## Source records:
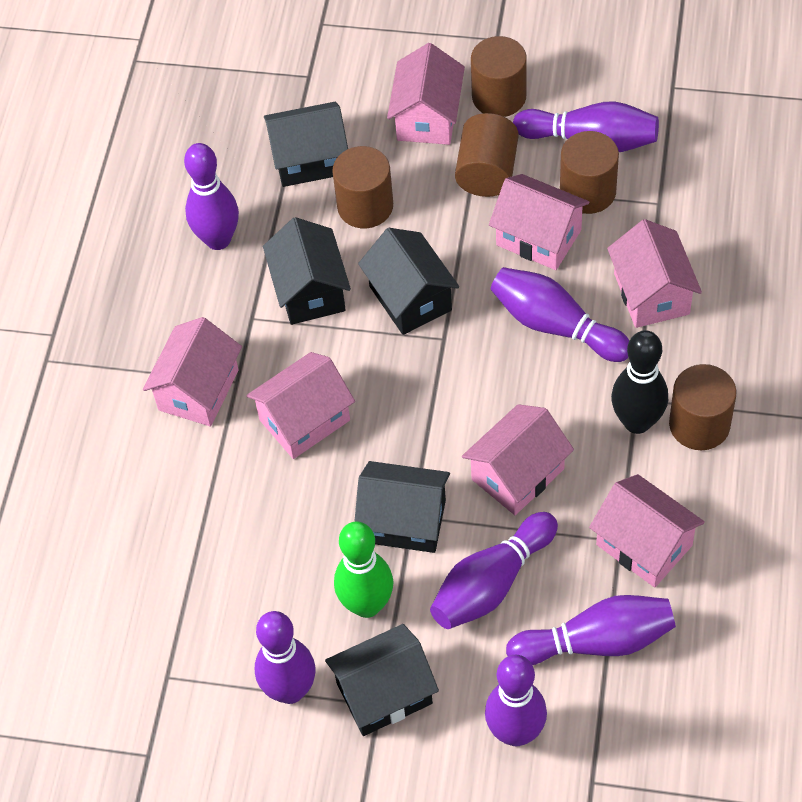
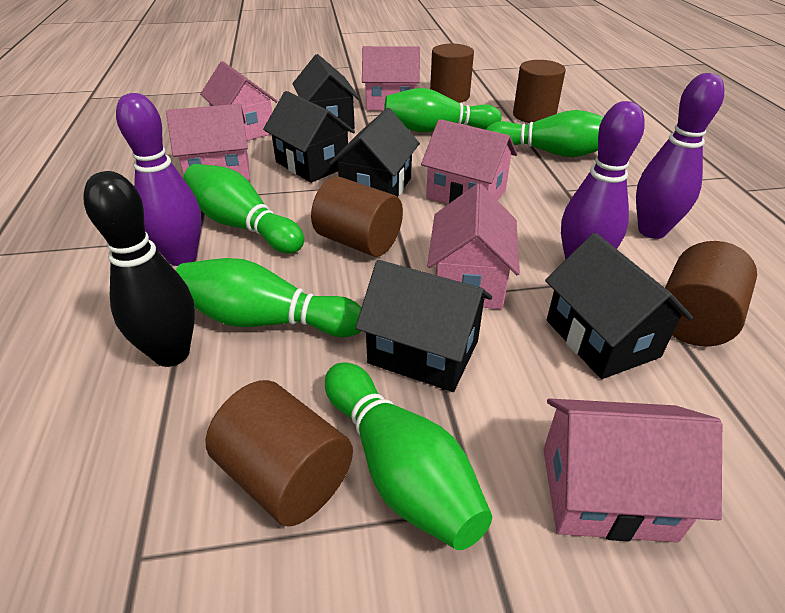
green bowling pin: 1 -> 5
pink house: 7 -> 6
purple bowling pin: 7 -> 3

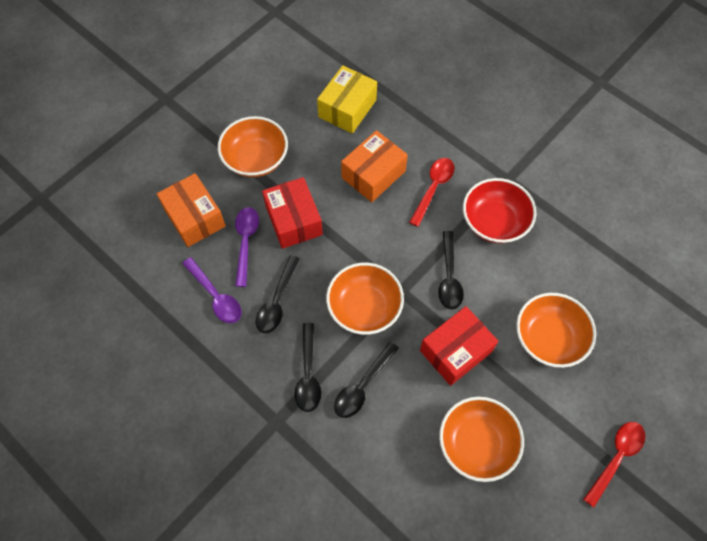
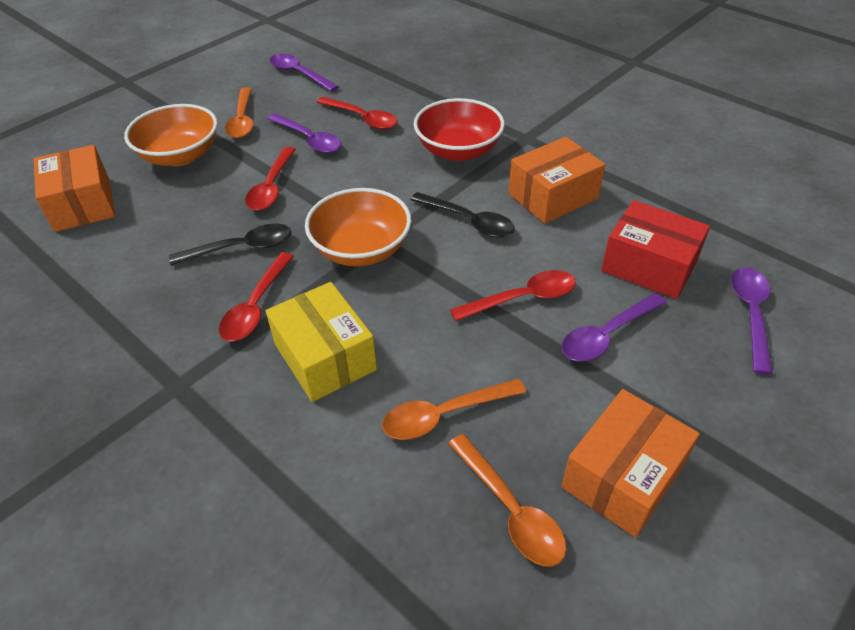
black spoon: 4 -> 2
orange bowl: 4 -> 2
orange box: 2 -> 3
orange spoon: 0 -> 3
purple spoon: 2 -> 4
red box: 2 -> 1
red spoon: 2 -> 4

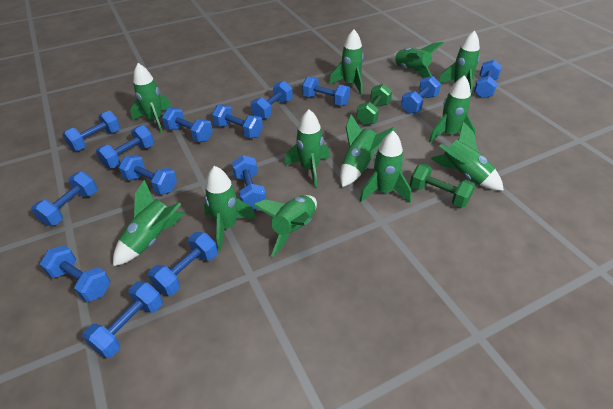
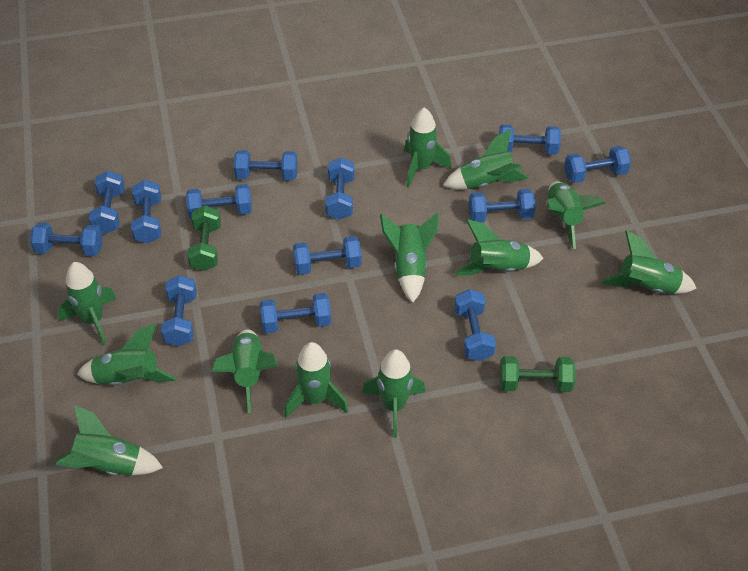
blue dumbbell: 14 -> 13

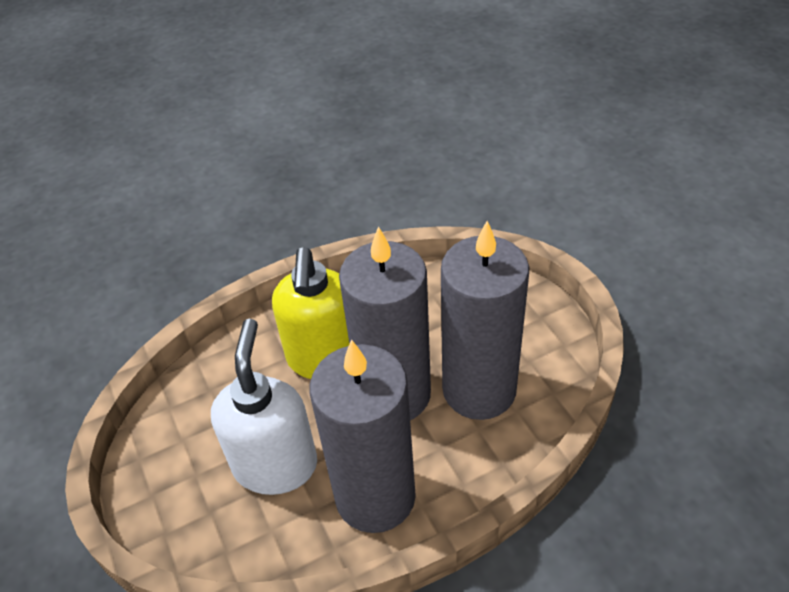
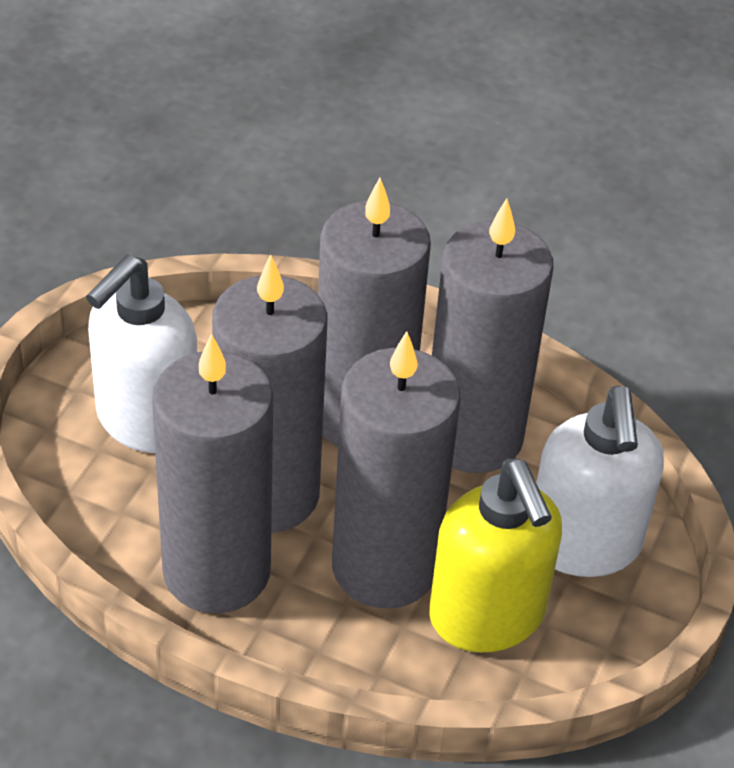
grey candle: 3 -> 5
white soap dispenser: 1 -> 2

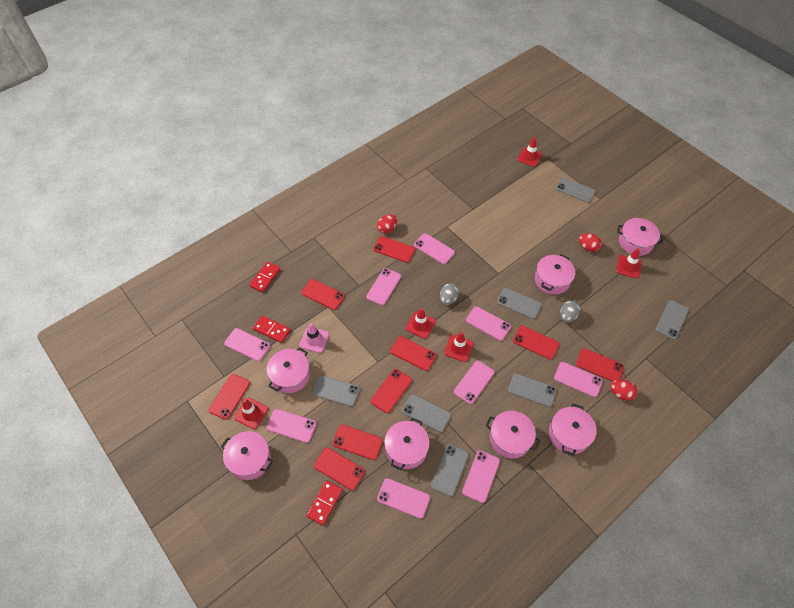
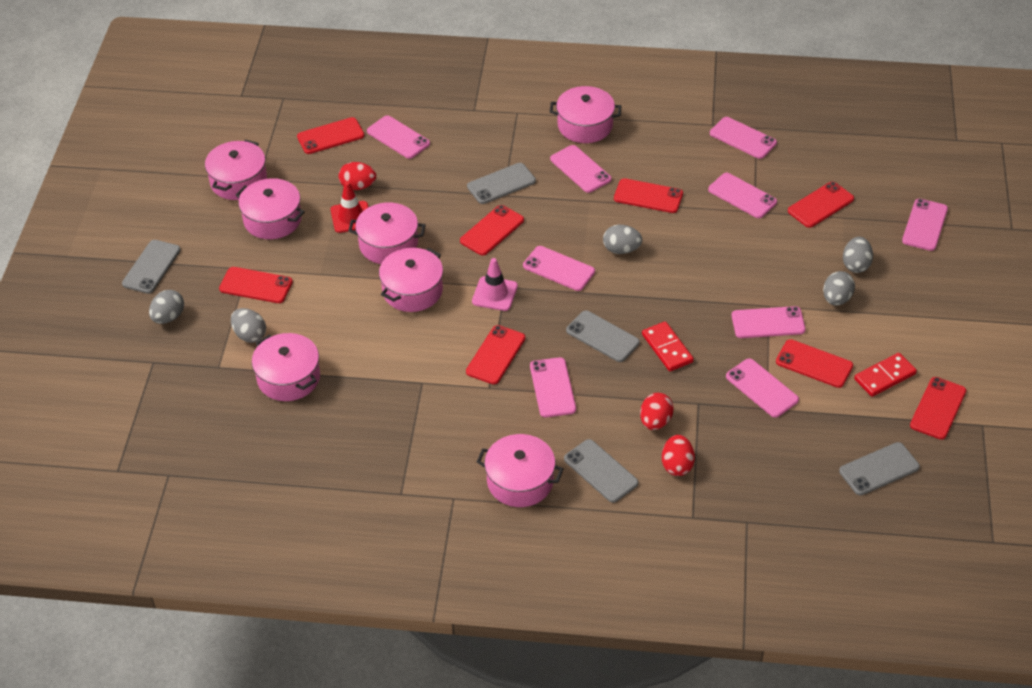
grey egg: 2 -> 5
grey phone: 7 -> 5
red domino: 3 -> 2
red phone: 9 -> 8
red traffic cone: 5 -> 1

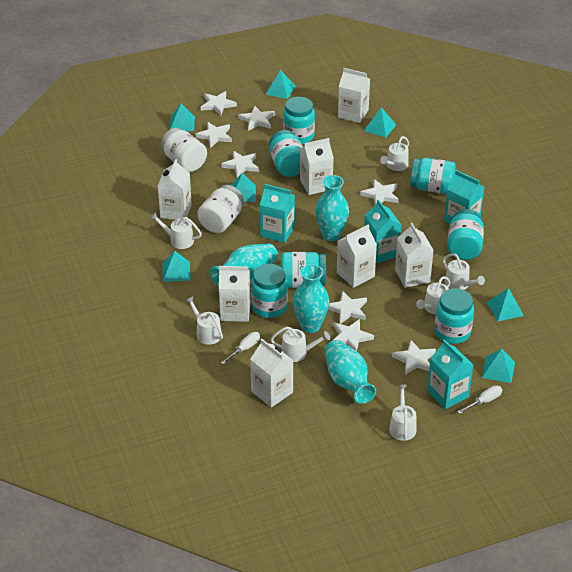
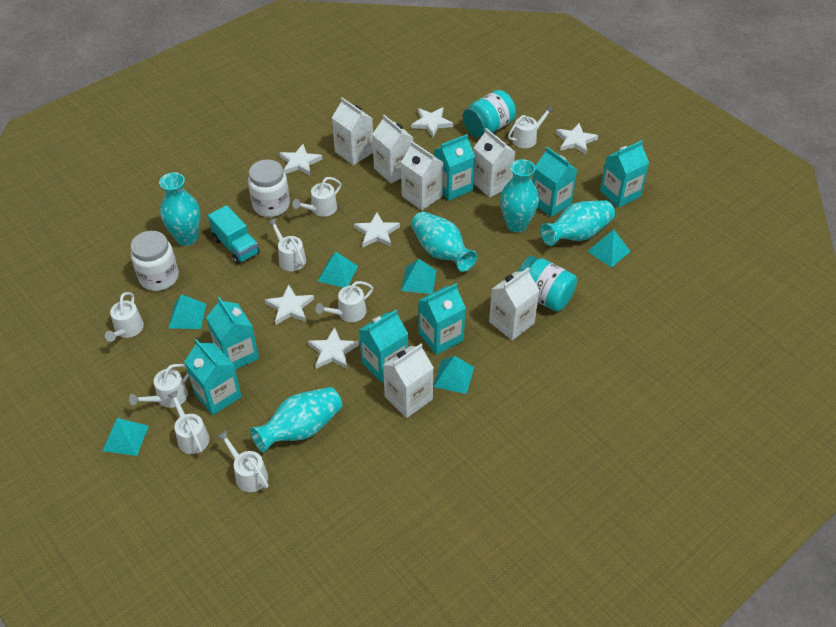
turquoise carton: 4 -> 7
turquoise jar: 7 -> 2
turquoise pyramid: 7 -> 6
turquoise truck: 0 -> 1
turquoise vase: 4 -> 5
white carton: 7 -> 6
white screwdriver: 2 -> 0
white star: 8 -> 6
white watering can: 7 -> 8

## Try it:
Work through the entries, filtering for the string "turquoise", and copy each line that holds it.

## Output below:
turquoise carton: 4 -> 7
turquoise jar: 7 -> 2
turquoise pyramid: 7 -> 6
turquoise truck: 0 -> 1
turquoise vase: 4 -> 5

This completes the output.